Before-and-after object lists:
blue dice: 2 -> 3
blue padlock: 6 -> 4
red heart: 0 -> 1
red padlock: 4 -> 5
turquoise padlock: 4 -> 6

* [ABOUT THIS EXERCISE]
Filter the entries and copy each line with "padlock".

* [RESPONSE BOX]
blue padlock: 6 -> 4
red padlock: 4 -> 5
turquoise padlock: 4 -> 6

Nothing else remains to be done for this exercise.